### DATA SUPPLIED
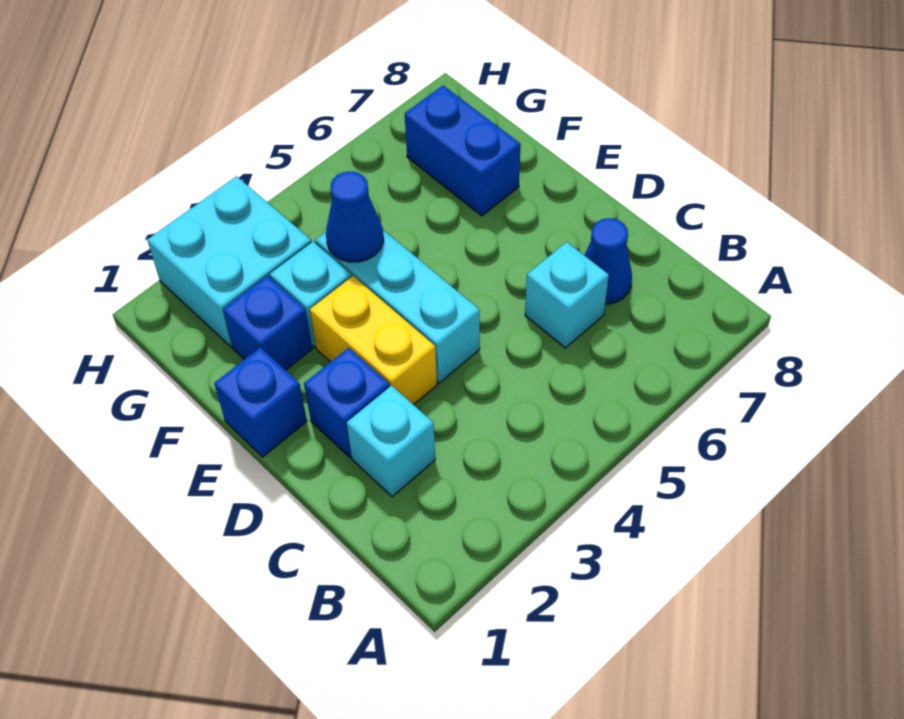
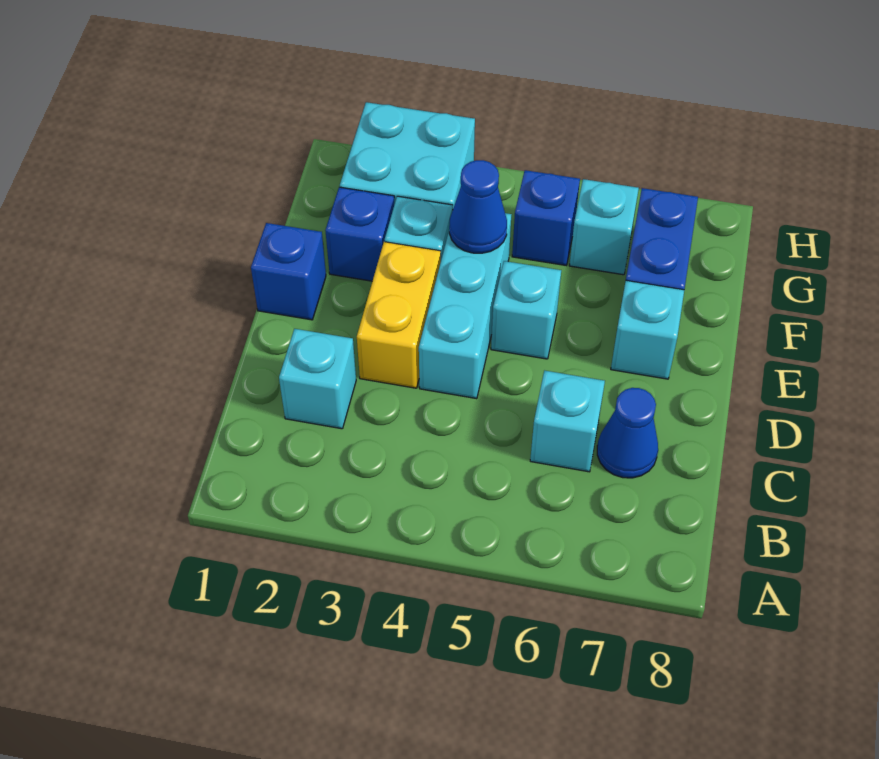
blue brick D2 level 1 -> blue brick G5 level 1
none -> cyan brick E5 level 1
none -> cyan brick E7 level 1
none -> cyan brick G6 level 1

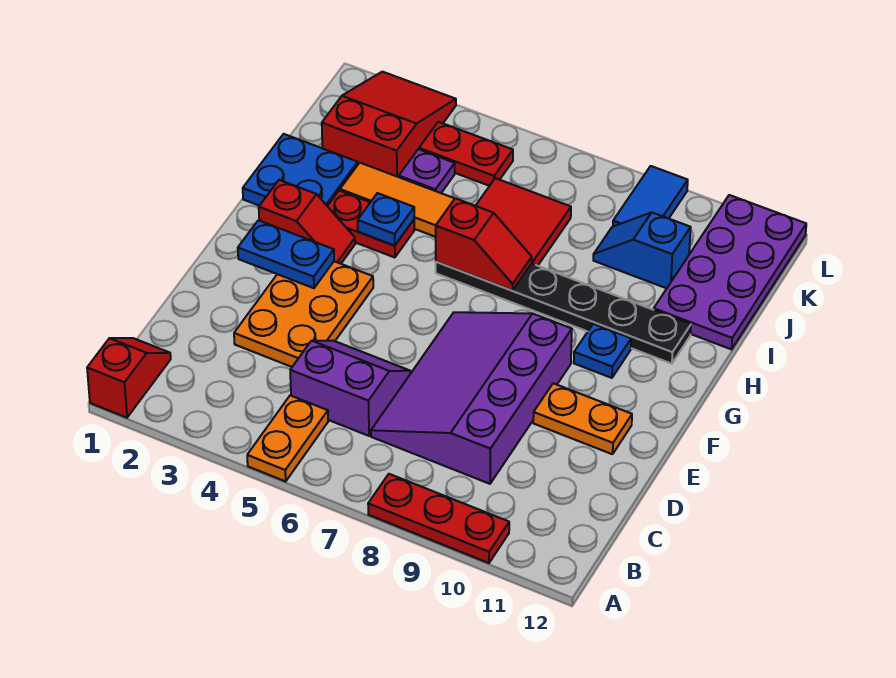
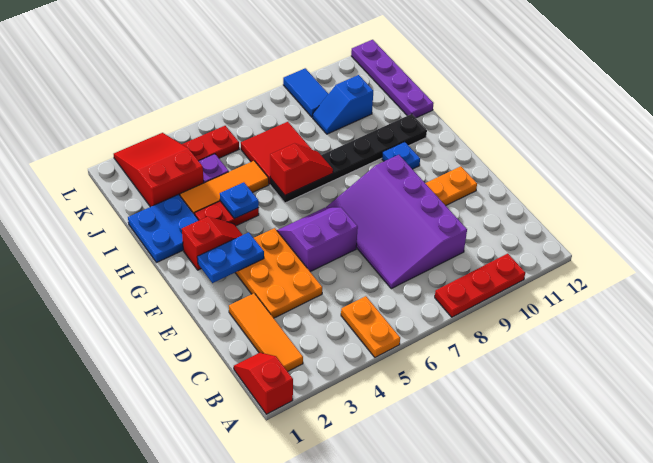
none -> orange tile B2:D2 level 1
purple slope C5:D6 level 1 top C -> purple slope E5:F6 level 1 top E
purple plate I11:L12 level 1 -> purple plate I12:L12 level 1

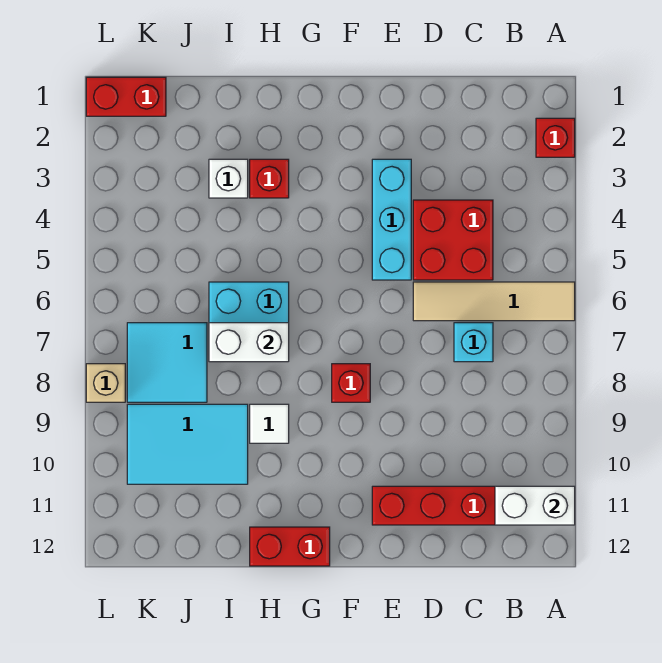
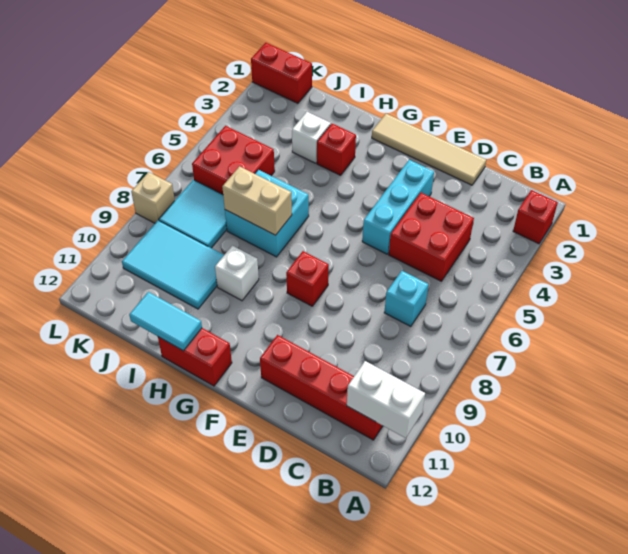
tan tile A6:D6 level 1 -> tan tile D1:G1 level 1
white brick H7:I7 level 2 -> tan brick H7:I7 level 2
white tile H9 level 1 -> white brick H9 level 1
none -> cyan tile H12:I12 level 2
none -> red brick J5:K6 level 1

### ACTION ITEM
When the word "purple" occurs in a line above, list that line.

### ANSWER TO THIS PROBLEM
purple slope C5:D6 level 1 top C -> purple slope E5:F6 level 1 top E
purple plate I11:L12 level 1 -> purple plate I12:L12 level 1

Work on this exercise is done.